WORK ORDER
Pictures in the records are to be excluded from an otherwise exact copy.

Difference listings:
○ ○ ○ ○ ○ ○ ○
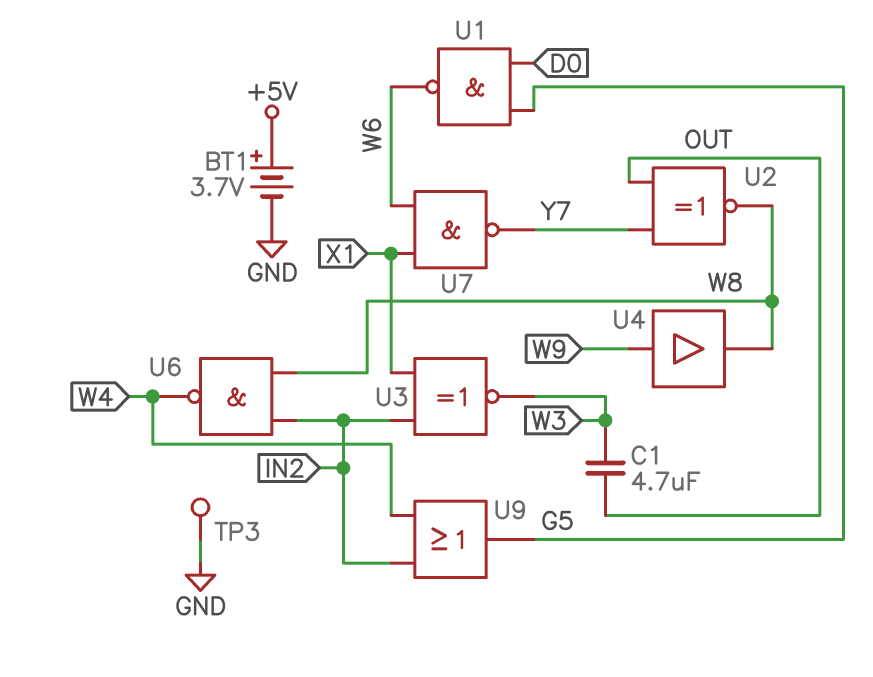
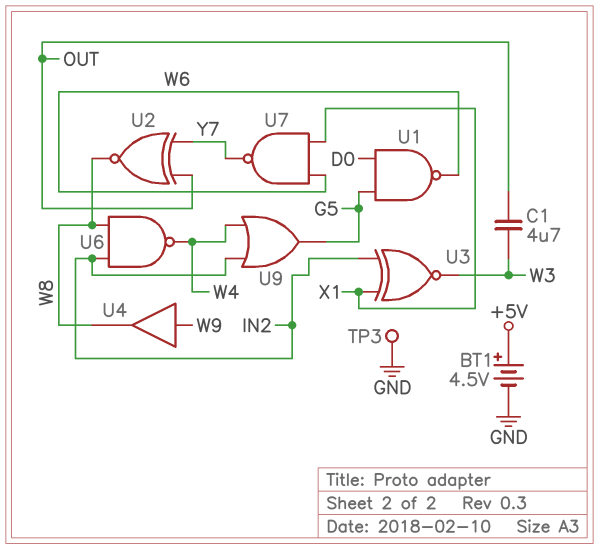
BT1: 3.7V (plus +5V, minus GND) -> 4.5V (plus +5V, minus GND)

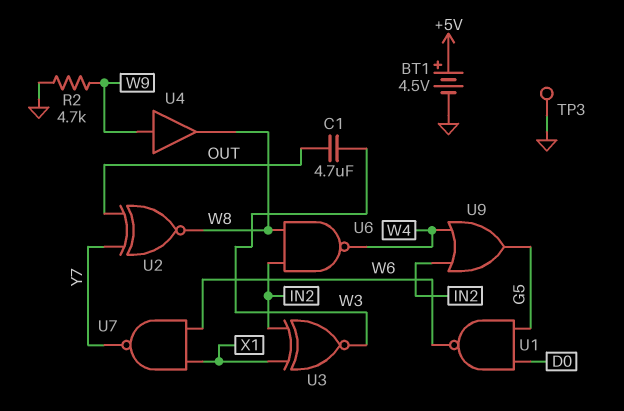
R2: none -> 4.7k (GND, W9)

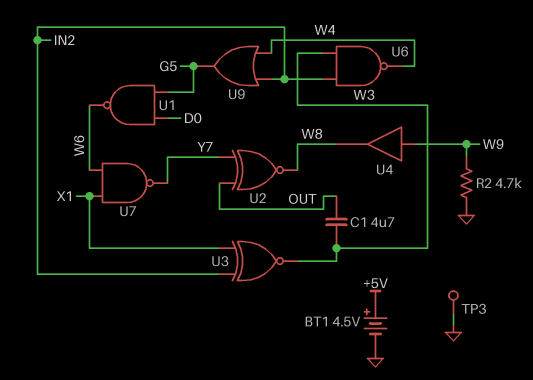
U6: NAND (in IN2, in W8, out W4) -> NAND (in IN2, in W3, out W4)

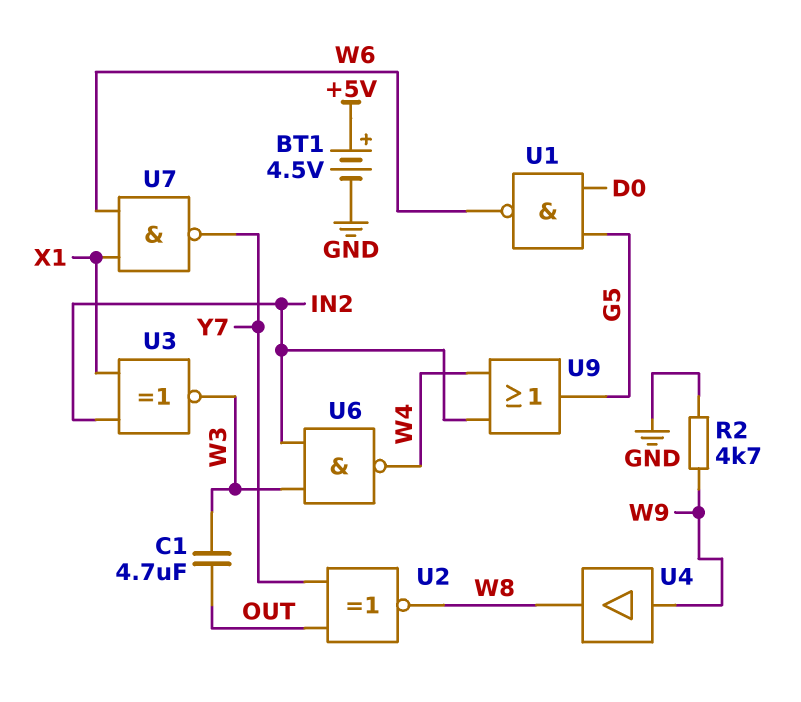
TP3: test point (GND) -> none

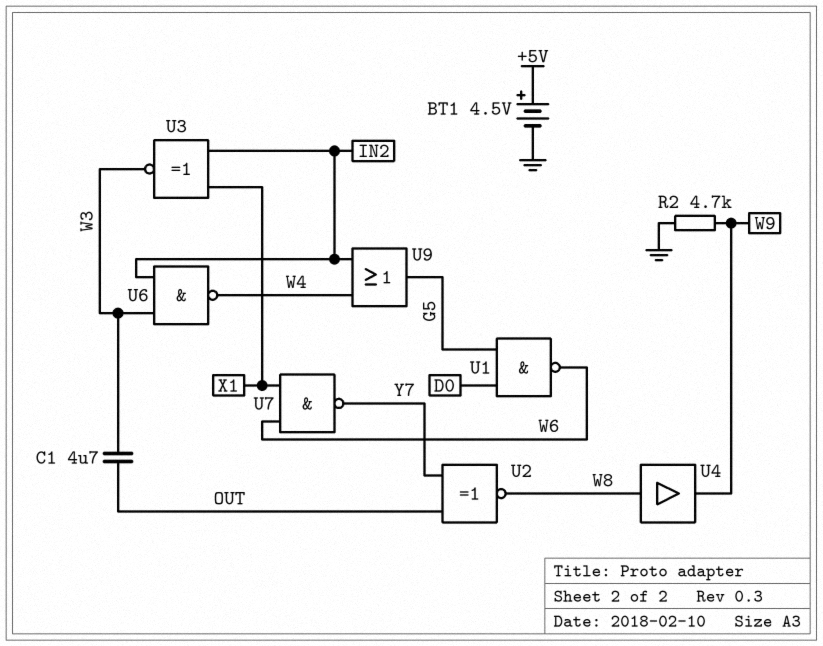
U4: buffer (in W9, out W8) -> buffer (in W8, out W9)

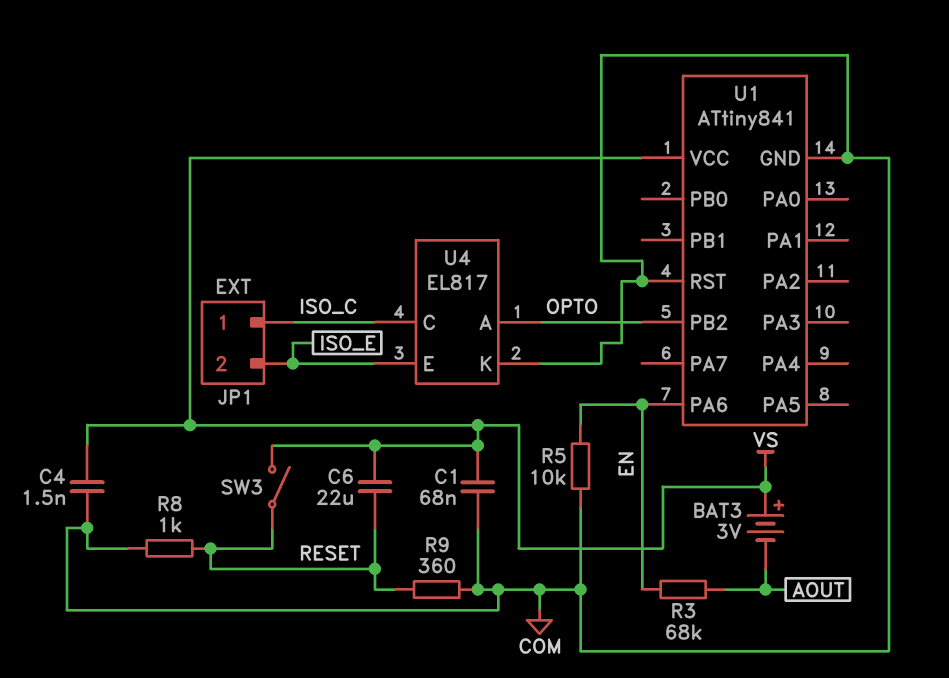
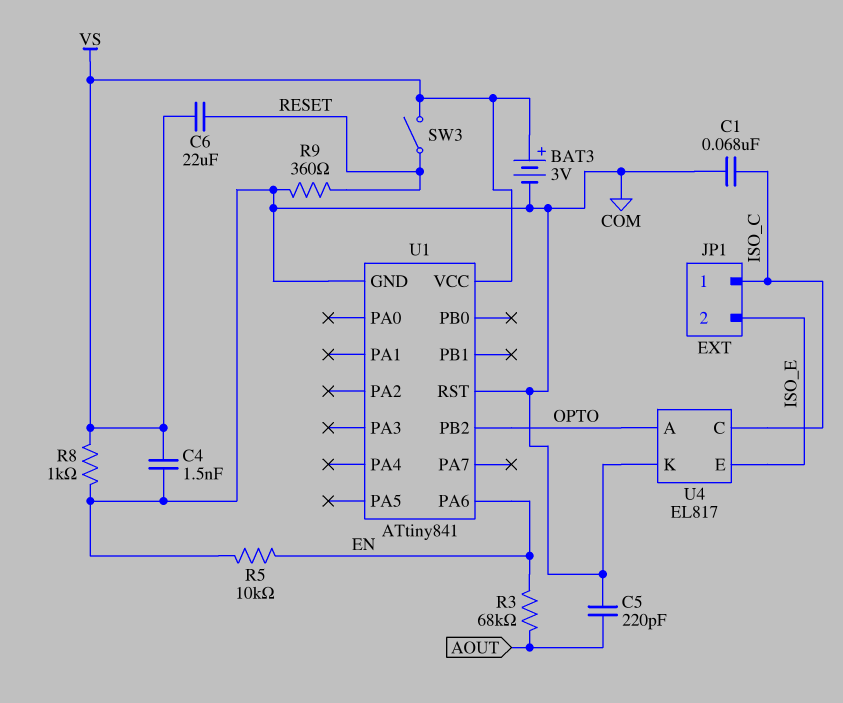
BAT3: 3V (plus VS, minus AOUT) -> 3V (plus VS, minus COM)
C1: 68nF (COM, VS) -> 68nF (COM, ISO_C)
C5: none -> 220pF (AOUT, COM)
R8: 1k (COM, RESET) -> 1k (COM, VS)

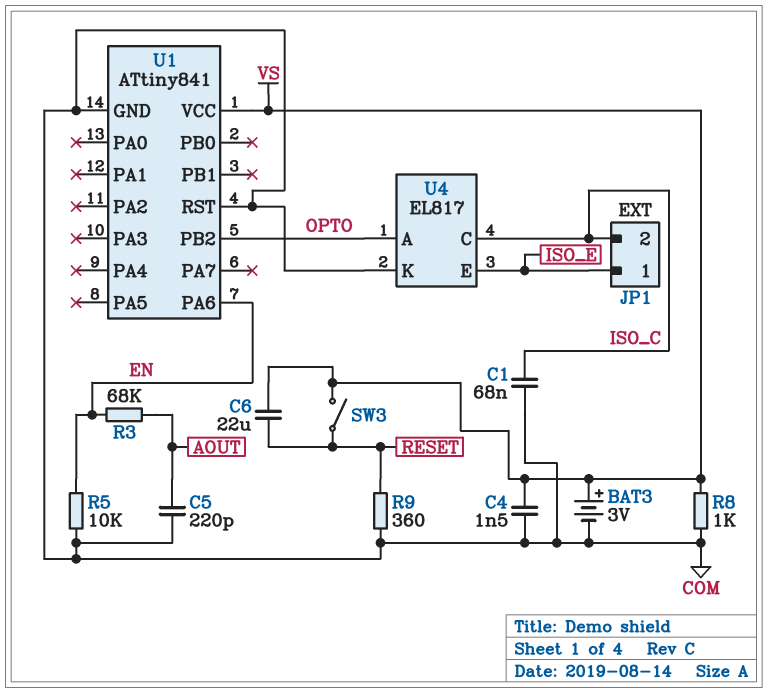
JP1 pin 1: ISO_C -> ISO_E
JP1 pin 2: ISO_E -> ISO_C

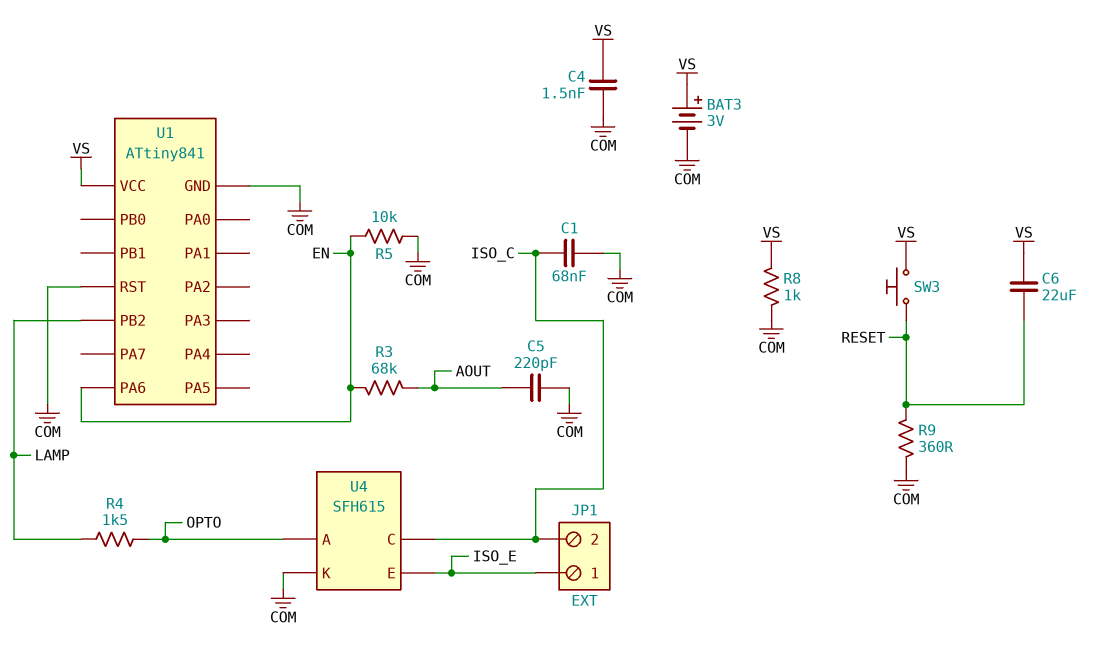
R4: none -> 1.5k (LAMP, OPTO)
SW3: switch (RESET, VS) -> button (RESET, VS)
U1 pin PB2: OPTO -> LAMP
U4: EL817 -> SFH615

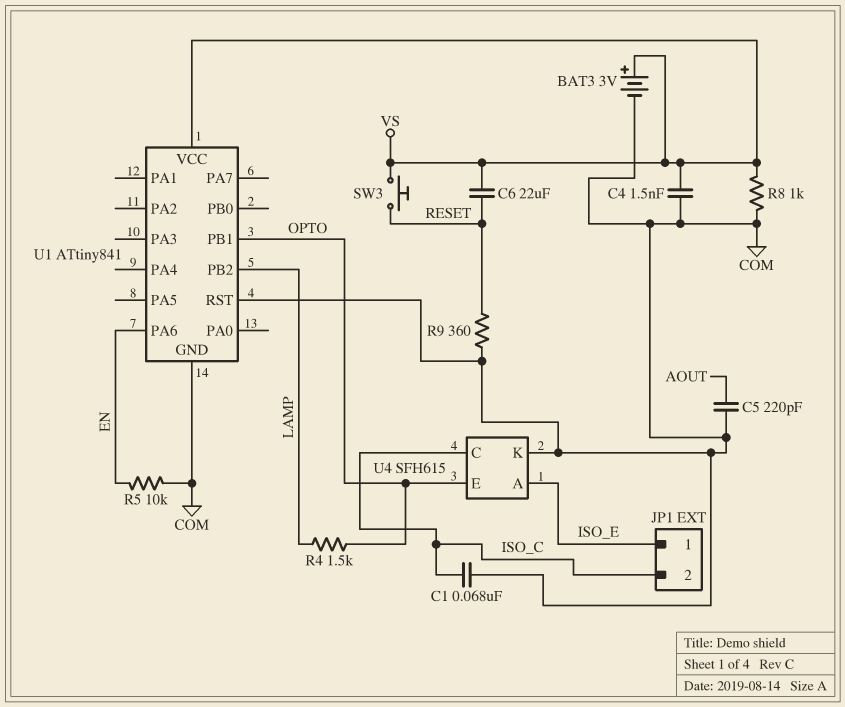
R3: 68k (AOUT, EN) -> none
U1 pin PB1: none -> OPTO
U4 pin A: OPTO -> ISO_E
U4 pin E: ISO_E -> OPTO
○ ○ ○ ○ ○ ○ ○
TASK SOLUTION
BT1: 3.7V (plus +5V, minus GND) -> 4.5V (plus +5V, minus GND)

R2: none -> 4.7k (GND, W9)

U6: NAND (in IN2, in W8, out W4) -> NAND (in IN2, in W3, out W4)

TP3: test point (GND) -> none

U4: buffer (in W9, out W8) -> buffer (in W8, out W9)

BAT3: 3V (plus VS, minus AOUT) -> 3V (plus VS, minus COM)
C1: 68nF (COM, VS) -> 68nF (COM, ISO_C)
C5: none -> 220pF (AOUT, COM)
R8: 1k (COM, RESET) -> 1k (COM, VS)

JP1 pin 1: ISO_C -> ISO_E
JP1 pin 2: ISO_E -> ISO_C

R4: none -> 1.5k (LAMP, OPTO)
SW3: switch (RESET, VS) -> button (RESET, VS)
U1 pin PB2: OPTO -> LAMP
U4: EL817 -> SFH615

R3: 68k (AOUT, EN) -> none
U1 pin PB1: none -> OPTO
U4 pin A: OPTO -> ISO_E
U4 pin E: ISO_E -> OPTO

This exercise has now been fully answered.